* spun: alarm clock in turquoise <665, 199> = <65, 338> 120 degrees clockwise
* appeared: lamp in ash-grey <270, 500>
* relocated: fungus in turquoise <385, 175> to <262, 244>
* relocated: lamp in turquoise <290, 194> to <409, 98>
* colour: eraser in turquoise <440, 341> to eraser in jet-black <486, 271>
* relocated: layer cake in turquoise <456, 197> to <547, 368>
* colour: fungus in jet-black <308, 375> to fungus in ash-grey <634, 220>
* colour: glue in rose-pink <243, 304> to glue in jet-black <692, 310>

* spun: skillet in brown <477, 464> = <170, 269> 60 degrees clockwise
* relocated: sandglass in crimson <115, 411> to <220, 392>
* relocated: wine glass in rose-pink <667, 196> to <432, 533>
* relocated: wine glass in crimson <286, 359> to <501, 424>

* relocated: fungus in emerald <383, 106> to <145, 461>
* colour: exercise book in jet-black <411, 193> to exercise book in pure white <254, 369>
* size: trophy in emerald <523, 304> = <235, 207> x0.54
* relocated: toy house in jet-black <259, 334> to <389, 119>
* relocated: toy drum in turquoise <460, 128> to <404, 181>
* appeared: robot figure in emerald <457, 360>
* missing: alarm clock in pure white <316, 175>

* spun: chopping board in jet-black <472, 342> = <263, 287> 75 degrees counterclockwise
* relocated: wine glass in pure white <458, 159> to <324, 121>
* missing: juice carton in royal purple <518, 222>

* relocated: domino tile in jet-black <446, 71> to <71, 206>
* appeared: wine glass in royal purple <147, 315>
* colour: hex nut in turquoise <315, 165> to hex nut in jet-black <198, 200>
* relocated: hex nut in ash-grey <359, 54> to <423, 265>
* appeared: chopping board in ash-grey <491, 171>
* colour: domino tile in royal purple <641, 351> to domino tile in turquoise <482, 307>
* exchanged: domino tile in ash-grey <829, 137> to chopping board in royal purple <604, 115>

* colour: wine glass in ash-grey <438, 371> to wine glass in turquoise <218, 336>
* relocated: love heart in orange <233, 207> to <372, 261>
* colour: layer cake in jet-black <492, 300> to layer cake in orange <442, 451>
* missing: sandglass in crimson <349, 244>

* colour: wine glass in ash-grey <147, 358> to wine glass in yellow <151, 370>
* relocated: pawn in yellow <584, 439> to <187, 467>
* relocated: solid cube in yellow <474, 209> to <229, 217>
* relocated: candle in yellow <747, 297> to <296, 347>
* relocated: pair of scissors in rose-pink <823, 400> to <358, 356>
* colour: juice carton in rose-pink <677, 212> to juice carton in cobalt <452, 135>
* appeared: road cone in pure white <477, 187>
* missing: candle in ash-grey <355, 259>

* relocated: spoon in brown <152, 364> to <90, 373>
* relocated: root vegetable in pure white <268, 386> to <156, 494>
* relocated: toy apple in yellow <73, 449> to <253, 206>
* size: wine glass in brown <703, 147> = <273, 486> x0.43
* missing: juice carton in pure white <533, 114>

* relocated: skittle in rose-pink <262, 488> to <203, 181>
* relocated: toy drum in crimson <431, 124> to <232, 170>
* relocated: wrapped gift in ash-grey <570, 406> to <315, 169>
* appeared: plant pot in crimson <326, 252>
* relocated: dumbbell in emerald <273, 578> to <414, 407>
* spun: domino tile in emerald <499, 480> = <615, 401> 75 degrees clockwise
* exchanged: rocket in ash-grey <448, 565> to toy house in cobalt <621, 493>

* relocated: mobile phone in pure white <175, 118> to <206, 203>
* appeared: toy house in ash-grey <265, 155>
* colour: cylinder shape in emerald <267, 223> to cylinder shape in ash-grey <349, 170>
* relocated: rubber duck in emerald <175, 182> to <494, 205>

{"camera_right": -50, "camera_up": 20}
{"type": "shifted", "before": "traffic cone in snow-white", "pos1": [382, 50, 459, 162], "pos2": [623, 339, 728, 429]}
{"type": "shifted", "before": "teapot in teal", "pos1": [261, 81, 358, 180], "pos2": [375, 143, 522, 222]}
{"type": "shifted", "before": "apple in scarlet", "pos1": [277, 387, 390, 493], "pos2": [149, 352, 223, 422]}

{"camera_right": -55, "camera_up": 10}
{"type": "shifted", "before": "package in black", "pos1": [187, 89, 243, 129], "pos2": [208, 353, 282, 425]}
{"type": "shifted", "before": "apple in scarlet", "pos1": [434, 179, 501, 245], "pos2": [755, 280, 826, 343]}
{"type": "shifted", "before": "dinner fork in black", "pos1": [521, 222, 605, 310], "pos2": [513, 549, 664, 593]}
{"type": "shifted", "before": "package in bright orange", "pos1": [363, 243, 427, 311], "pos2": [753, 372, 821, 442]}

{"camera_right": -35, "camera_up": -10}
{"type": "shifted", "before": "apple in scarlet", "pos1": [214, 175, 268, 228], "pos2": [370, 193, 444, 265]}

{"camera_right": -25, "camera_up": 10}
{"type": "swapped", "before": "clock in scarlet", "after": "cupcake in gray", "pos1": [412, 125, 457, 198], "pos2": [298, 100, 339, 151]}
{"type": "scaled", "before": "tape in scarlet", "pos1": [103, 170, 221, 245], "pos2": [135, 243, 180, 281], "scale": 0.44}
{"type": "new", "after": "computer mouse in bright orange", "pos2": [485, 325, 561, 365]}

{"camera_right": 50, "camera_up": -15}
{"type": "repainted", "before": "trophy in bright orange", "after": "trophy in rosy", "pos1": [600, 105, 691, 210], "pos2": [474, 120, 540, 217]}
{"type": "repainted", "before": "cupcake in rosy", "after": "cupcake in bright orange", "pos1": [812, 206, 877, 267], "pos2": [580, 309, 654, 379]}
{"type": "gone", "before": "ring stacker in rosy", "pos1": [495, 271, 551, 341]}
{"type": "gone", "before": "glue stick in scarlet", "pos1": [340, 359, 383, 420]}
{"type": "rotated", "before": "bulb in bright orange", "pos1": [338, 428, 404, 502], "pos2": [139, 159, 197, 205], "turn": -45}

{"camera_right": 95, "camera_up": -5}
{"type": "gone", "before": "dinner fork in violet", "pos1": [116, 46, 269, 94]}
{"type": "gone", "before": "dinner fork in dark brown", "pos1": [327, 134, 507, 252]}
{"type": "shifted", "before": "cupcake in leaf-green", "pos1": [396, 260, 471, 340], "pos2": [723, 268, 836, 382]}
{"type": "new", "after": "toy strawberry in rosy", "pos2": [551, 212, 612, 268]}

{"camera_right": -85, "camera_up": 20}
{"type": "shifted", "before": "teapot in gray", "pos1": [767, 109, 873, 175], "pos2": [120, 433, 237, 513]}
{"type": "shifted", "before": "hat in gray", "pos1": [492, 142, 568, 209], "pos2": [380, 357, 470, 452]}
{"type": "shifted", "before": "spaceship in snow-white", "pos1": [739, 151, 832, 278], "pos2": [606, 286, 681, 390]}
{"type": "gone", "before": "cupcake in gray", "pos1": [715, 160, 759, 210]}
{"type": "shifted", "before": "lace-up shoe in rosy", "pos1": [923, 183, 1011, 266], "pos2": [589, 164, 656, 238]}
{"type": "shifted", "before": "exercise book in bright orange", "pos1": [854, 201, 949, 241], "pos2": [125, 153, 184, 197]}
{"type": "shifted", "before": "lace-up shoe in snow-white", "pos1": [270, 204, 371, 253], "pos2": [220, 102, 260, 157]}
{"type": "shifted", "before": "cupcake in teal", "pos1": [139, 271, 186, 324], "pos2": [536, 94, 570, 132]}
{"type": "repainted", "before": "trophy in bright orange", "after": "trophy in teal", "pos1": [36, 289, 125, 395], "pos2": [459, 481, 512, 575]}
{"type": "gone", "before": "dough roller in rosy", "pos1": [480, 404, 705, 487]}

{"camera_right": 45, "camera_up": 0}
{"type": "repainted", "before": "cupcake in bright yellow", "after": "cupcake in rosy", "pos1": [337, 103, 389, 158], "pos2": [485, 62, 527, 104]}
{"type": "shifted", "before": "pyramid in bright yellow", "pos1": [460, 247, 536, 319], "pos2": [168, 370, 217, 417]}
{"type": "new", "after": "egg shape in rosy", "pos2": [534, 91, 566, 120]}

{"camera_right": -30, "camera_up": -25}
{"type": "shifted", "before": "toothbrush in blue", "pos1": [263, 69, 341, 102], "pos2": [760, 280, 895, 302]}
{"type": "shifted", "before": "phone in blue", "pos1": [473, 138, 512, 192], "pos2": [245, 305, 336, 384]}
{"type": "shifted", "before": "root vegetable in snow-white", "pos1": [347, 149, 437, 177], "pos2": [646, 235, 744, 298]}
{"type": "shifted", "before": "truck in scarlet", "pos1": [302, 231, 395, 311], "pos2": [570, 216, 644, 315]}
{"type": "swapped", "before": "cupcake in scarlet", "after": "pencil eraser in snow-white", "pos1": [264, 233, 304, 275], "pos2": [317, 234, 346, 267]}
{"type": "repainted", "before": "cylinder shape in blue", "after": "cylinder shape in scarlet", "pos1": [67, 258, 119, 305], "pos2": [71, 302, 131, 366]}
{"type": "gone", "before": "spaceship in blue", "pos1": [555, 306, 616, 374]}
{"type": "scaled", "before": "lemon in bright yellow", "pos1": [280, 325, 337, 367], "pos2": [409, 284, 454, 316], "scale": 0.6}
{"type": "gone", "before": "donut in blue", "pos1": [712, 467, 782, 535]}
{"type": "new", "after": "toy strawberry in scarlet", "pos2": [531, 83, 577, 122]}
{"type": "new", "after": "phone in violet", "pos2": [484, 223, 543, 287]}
····················
From the opening line of the data above through the line holding "ash-grey <634, 220>", give every line again exactly as it stands.

Exercise answer:
* spun: alarm clock in turquoise <665, 199> = <65, 338> 120 degrees clockwise
* appeared: lamp in ash-grey <270, 500>
* relocated: fungus in turquoise <385, 175> to <262, 244>
* relocated: lamp in turquoise <290, 194> to <409, 98>
* colour: eraser in turquoise <440, 341> to eraser in jet-black <486, 271>
* relocated: layer cake in turquoise <456, 197> to <547, 368>
* colour: fungus in jet-black <308, 375> to fungus in ash-grey <634, 220>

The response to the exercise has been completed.